• Directions for this task:
Give the listing again exactly, omitting its images.

• Supplied data:
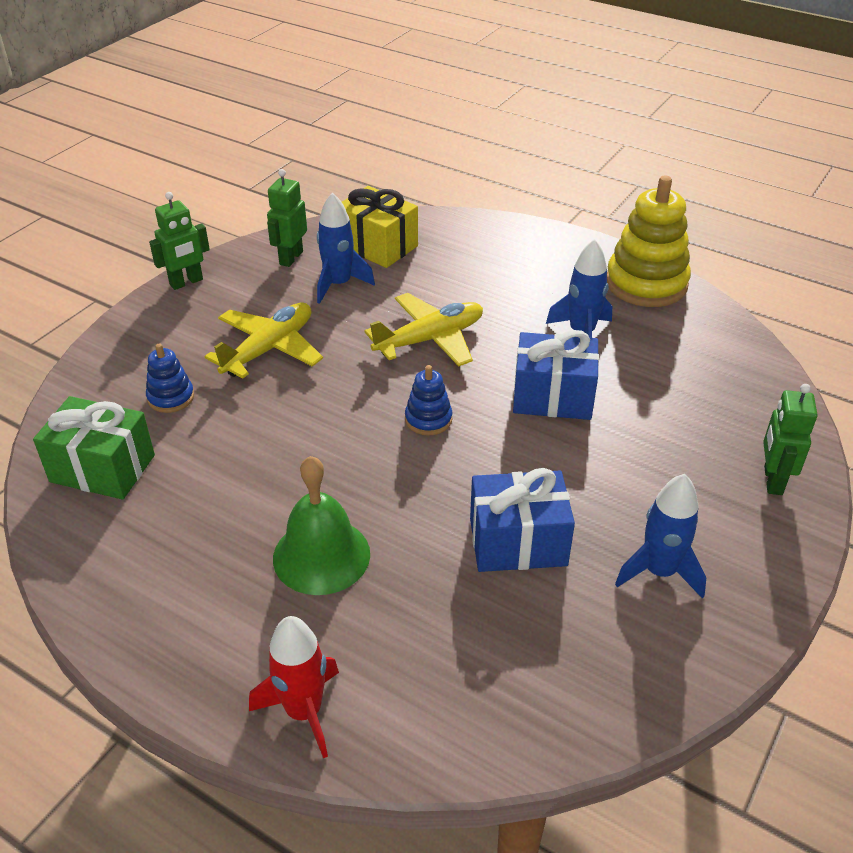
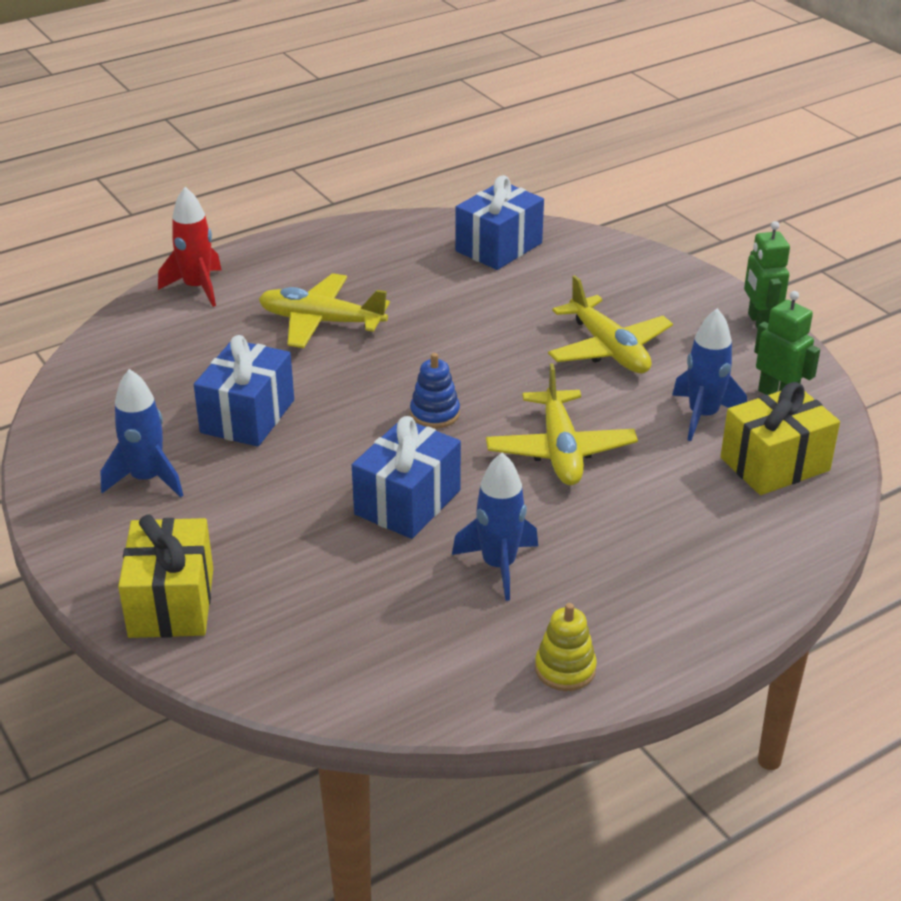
camera: 115 degrees right, 5 degrees down
(102, 468) = (499, 247): green gift -> blue gift
(171, 397) = (568, 287): blue stacking toy -> none
(321, 555) = (321, 322): green bell -> yellow plane
(646, 284) = (565, 669): yellow stacking toy -> yellow stacking toy, size x0.50
(772, 480) = (171, 603): green robot -> yellow gift

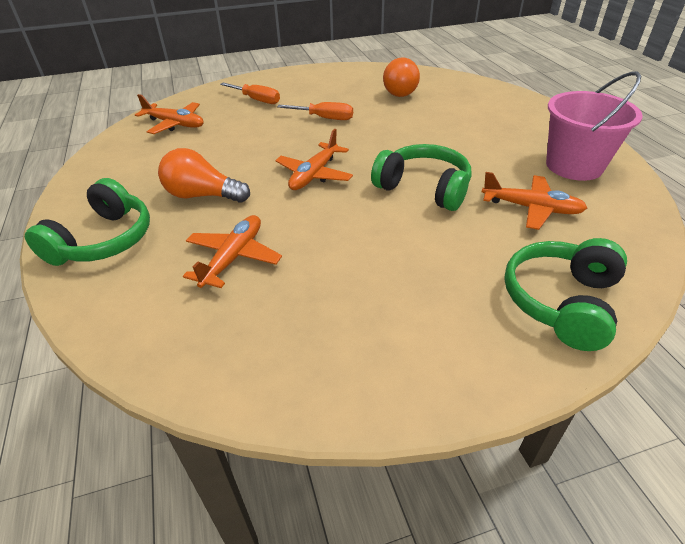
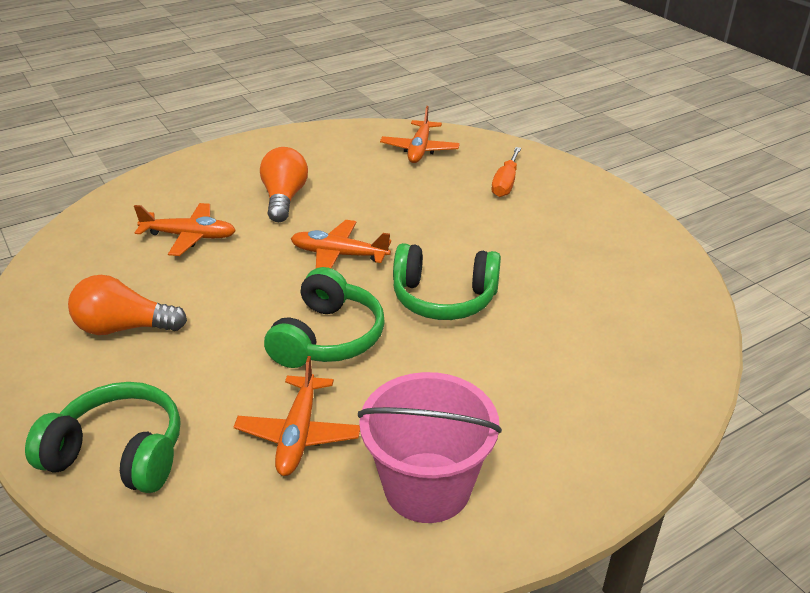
camera: 75 degrees right, 5 degrees down
(103, 240) = (210, 171): green headphones -> green headphones (444, 298)
(325, 118) = (479, 240): orange screwdriver -> none
(401, 91) = (605, 293): orange light bulb -> orange light bulb (124, 328)

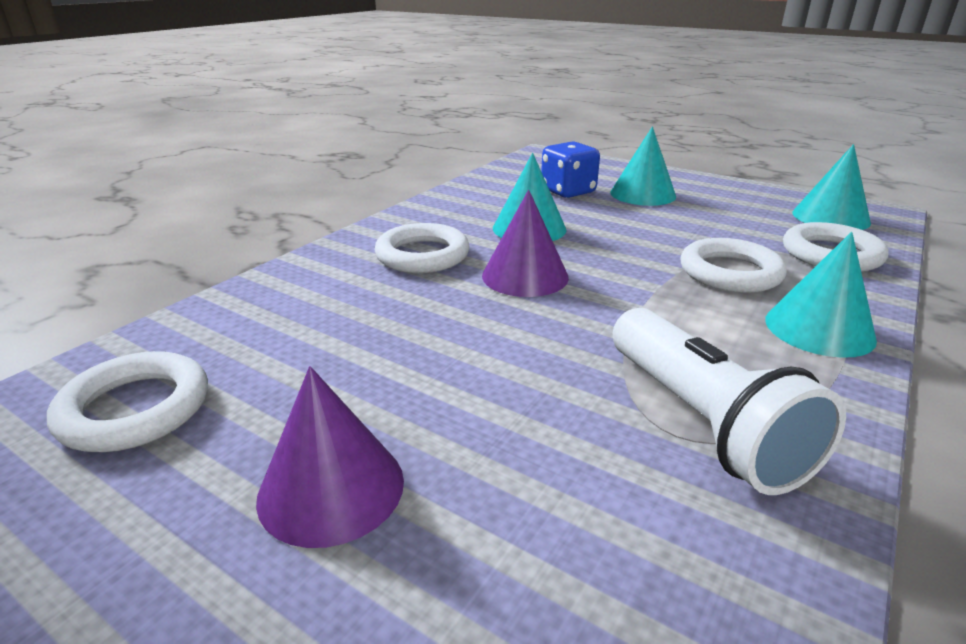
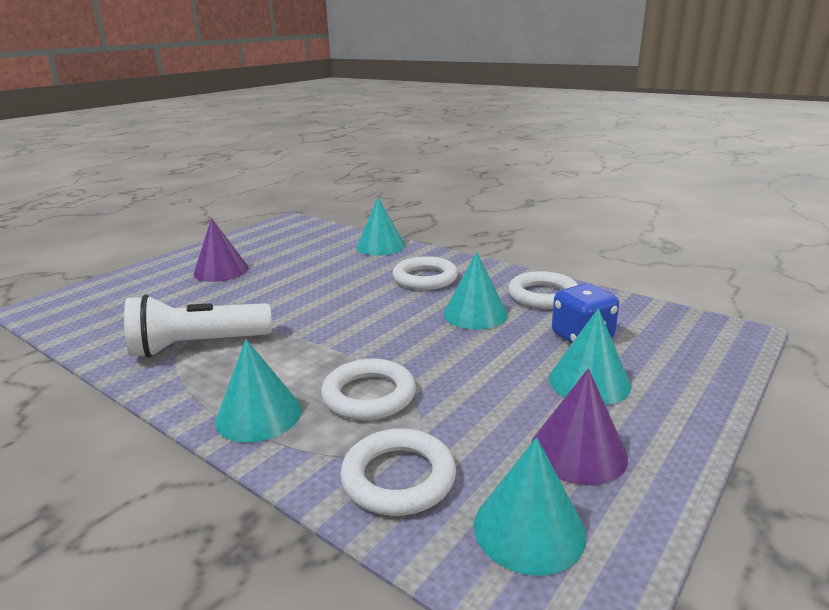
camera: 95 degrees right, 5 degrees down
(135, 409) = (291, 238): white ring -> white ring (543, 295)
(266, 294) = (380, 246): none -> turquoise cone
(525, 276) = (385, 309): purple cone -> purple cone (578, 451)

• Task solution:
camera: 115 degrees right, 5 degrees down
(102, 468) = (499, 247): green gift -> blue gift
(171, 397) = (568, 287): blue stacking toy -> none
(321, 555) = (321, 322): green bell -> yellow plane
(646, 284) = (565, 669): yellow stacking toy -> yellow stacking toy, size x0.50
(772, 480) = (171, 603): green robot -> yellow gift

camera: 75 degrees right, 5 degrees down
(103, 240) = (210, 171): green headphones -> green headphones (444, 298)
(325, 118) = (479, 240): orange screwdriver -> none
(401, 91) = (605, 293): orange light bulb -> orange light bulb (124, 328)

camera: 95 degrees right, 5 degrees down
(135, 409) = (291, 238): white ring -> white ring (543, 295)
(266, 294) = (380, 246): none -> turquoise cone
(525, 276) = (385, 309): purple cone -> purple cone (578, 451)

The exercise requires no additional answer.